··· RECORDS PROVIDED ···

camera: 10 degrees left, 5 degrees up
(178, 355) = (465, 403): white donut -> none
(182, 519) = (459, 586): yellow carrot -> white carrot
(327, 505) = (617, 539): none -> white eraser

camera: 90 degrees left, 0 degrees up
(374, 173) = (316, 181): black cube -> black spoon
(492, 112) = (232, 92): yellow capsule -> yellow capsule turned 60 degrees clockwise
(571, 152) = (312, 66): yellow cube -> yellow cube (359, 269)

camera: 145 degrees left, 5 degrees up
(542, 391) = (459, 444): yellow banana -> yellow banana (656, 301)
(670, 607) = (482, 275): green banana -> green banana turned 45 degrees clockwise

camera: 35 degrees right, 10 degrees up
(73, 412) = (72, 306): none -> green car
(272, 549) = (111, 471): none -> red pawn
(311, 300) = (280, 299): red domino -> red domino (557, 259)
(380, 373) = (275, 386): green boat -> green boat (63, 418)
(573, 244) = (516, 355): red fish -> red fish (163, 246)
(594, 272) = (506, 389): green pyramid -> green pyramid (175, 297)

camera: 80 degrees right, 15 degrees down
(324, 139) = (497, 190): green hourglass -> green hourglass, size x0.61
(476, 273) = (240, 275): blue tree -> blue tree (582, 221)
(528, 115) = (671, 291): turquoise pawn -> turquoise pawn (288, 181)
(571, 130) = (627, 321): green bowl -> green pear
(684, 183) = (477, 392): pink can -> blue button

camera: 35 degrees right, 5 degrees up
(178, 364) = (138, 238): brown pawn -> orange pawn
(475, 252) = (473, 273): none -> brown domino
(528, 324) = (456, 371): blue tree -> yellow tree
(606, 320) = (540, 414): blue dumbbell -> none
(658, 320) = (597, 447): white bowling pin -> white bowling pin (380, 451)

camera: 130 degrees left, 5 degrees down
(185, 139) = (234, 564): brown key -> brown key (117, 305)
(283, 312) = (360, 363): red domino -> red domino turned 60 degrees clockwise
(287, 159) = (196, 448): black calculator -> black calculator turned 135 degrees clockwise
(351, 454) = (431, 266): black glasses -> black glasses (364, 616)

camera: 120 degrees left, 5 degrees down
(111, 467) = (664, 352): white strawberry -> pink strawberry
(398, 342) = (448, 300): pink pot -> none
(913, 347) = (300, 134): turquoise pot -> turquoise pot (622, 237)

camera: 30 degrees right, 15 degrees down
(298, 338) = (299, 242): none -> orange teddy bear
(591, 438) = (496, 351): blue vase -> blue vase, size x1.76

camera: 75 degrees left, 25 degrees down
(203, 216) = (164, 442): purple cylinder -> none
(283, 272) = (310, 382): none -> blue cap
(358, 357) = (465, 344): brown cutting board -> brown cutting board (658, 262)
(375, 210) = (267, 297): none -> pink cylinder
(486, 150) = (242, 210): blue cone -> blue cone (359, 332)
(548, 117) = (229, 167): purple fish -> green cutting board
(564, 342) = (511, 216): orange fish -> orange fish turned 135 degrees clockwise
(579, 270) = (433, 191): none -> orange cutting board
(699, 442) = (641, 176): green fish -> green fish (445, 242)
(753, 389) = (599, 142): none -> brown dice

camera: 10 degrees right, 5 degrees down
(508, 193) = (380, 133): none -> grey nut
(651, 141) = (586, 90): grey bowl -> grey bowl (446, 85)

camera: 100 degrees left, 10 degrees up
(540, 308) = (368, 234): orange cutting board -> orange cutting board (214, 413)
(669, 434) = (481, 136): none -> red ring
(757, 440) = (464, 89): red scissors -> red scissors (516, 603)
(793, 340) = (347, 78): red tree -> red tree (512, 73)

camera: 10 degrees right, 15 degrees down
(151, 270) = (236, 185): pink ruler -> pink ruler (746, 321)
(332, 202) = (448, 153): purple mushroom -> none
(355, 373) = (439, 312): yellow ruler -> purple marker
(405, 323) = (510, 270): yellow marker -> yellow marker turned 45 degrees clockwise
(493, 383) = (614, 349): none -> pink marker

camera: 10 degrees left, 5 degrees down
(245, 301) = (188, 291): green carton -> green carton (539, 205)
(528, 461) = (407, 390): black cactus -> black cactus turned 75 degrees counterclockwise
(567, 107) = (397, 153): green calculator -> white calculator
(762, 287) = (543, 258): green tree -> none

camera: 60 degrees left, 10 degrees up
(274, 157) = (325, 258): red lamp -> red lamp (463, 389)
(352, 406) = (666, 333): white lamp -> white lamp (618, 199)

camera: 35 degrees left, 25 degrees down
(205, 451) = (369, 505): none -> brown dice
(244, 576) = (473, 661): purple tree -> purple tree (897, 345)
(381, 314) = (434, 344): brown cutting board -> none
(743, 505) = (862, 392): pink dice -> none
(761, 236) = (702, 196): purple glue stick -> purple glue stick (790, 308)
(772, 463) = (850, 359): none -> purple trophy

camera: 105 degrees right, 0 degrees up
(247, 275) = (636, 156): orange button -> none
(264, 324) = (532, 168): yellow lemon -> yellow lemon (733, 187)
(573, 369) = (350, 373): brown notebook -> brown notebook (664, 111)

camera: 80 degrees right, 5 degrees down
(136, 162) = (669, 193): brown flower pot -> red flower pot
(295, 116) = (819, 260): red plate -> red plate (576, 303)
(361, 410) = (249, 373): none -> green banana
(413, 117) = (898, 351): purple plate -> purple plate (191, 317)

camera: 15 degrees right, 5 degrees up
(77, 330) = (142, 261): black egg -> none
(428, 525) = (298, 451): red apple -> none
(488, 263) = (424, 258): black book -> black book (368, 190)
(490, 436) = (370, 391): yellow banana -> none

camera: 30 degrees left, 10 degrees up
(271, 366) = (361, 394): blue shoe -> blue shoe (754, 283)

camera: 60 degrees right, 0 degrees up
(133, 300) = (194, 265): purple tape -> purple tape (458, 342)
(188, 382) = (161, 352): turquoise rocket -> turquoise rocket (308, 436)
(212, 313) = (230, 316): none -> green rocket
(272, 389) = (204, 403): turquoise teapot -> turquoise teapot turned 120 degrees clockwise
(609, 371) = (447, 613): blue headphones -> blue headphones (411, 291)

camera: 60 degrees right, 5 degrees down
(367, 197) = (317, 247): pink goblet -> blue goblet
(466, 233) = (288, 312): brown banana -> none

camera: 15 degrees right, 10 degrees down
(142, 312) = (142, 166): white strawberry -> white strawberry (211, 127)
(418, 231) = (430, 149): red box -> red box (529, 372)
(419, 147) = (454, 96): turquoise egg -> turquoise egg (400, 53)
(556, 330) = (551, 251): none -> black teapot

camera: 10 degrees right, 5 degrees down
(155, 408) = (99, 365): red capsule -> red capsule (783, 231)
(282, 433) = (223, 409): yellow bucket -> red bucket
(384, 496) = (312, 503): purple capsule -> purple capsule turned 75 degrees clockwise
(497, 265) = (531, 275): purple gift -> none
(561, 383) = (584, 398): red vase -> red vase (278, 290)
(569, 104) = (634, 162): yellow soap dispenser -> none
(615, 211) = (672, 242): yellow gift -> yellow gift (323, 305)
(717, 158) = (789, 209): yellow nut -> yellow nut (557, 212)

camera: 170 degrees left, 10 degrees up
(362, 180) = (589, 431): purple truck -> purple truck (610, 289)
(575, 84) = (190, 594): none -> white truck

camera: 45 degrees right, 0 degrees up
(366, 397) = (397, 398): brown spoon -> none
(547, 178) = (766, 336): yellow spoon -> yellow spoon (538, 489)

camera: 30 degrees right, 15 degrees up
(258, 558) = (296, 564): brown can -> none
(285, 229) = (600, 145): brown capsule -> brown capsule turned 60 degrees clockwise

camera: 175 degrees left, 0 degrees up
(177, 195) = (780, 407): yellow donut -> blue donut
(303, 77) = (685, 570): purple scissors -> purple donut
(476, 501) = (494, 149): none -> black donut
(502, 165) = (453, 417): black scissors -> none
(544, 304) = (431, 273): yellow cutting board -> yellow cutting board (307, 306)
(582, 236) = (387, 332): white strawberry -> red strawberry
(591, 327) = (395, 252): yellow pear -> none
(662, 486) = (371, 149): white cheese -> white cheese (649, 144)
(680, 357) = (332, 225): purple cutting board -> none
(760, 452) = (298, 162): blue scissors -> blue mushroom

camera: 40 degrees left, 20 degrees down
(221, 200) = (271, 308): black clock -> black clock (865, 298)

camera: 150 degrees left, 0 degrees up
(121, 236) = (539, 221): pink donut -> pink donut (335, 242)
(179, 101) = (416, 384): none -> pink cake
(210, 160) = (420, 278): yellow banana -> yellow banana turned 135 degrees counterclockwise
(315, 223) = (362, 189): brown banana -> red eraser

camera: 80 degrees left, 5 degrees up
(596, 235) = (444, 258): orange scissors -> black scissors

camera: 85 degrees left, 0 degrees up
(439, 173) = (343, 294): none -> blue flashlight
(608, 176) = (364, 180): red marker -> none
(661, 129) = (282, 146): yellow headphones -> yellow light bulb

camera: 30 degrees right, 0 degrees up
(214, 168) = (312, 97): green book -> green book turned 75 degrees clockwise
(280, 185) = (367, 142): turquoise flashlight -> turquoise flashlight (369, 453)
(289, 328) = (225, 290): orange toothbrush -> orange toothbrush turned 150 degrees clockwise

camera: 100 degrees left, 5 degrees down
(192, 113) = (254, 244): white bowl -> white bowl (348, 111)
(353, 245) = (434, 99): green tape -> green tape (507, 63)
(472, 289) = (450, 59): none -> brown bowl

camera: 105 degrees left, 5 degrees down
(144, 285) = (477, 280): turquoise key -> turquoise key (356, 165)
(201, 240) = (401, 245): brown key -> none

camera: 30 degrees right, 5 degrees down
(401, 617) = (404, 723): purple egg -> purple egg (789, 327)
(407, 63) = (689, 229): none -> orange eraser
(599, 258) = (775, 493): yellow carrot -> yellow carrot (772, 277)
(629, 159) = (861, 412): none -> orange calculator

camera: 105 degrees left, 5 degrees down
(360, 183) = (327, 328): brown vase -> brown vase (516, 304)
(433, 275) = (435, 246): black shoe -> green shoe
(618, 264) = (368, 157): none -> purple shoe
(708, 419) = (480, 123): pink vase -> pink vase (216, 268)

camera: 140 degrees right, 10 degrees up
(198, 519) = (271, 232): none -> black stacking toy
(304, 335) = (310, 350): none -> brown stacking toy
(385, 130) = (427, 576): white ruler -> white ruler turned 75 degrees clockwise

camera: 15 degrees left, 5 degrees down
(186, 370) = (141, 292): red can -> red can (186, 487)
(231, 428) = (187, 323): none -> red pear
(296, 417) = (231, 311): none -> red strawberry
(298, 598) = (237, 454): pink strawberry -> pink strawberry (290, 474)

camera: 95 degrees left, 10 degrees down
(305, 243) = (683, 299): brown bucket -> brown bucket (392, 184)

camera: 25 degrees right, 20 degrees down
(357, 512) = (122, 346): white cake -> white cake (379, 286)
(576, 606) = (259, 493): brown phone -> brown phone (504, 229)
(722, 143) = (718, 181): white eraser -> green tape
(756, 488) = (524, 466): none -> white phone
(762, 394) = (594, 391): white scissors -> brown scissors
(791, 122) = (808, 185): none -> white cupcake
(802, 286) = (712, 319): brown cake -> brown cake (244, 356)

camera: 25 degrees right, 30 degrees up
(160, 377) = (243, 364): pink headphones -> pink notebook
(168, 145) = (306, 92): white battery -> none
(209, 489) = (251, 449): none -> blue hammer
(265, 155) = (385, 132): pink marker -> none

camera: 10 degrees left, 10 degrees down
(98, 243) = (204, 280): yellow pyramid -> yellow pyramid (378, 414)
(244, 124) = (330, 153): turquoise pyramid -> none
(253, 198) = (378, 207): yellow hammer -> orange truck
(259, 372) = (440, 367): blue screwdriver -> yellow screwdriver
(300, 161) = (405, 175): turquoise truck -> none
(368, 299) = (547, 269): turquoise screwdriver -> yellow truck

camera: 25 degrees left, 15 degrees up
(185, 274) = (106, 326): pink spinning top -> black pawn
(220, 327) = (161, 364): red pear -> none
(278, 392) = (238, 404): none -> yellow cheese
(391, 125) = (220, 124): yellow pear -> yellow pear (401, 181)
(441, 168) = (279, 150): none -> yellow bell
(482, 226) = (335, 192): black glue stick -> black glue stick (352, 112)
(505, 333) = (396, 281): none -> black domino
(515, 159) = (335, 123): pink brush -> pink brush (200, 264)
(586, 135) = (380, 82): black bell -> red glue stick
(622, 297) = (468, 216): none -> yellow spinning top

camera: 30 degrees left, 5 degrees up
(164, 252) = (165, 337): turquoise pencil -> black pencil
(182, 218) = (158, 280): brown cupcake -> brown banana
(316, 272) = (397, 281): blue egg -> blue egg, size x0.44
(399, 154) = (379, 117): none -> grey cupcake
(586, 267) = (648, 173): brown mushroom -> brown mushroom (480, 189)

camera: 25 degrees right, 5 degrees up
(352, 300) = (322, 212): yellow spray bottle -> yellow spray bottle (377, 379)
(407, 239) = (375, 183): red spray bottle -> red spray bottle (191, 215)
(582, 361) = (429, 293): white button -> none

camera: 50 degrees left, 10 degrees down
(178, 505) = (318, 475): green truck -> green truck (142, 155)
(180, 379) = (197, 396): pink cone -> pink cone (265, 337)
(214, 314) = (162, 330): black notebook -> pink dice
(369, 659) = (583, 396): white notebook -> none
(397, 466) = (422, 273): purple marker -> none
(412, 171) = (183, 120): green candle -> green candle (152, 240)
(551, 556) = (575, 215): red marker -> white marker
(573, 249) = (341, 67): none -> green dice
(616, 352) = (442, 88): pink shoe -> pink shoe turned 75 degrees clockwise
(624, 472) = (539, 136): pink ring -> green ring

···

### WORK ITEM
Copy each line above where the string "banana" occurs.

### RESULT OF THIS EXERCISE
(542, 391) = (459, 444): yellow banana -> yellow banana (656, 301)
(670, 607) = (482, 275): green banana -> green banana turned 45 degrees clockwise
(361, 410) = (249, 373): none -> green banana
(490, 436) = (370, 391): yellow banana -> none
(466, 233) = (288, 312): brown banana -> none
(210, 160) = (420, 278): yellow banana -> yellow banana turned 135 degrees counterclockwise
(315, 223) = (362, 189): brown banana -> red eraser
(182, 218) = (158, 280): brown cupcake -> brown banana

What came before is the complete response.